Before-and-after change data
※ ※ ※

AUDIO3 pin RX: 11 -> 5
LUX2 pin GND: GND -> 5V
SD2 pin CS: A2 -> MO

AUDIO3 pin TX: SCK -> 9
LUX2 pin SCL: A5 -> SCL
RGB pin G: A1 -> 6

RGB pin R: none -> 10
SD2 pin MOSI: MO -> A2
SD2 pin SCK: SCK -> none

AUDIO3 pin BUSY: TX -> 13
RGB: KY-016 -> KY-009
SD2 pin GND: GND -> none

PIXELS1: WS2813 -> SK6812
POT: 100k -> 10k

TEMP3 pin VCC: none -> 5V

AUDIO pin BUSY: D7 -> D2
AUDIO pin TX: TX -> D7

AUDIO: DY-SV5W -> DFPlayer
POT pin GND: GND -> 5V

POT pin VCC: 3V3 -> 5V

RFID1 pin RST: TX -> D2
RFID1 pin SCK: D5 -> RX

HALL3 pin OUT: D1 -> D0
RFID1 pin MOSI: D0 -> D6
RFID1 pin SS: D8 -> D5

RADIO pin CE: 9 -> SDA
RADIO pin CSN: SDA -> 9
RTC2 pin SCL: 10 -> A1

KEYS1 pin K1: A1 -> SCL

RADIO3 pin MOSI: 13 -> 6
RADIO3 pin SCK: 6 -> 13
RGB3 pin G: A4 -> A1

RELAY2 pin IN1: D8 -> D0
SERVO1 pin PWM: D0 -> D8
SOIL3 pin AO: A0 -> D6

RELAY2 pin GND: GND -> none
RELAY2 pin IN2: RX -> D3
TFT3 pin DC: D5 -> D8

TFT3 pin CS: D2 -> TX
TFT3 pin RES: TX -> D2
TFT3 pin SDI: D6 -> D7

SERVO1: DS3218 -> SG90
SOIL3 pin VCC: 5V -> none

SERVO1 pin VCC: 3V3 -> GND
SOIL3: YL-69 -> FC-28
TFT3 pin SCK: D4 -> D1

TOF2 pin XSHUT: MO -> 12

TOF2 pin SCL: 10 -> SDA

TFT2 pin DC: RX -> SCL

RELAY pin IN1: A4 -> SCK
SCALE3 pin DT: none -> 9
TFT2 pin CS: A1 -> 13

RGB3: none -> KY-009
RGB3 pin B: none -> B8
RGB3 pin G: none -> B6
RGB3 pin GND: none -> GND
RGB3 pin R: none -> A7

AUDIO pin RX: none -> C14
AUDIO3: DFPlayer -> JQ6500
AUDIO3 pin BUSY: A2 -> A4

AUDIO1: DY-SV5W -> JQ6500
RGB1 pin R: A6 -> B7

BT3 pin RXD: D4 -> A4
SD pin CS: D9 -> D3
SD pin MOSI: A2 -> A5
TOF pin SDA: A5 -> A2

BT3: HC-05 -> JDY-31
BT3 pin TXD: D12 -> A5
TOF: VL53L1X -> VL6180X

※ ※ ※

→ **Activity**:
A single number is expected: how many lines in the entries above hold the word "DFPlayer".

→ **Solution for this task**:
2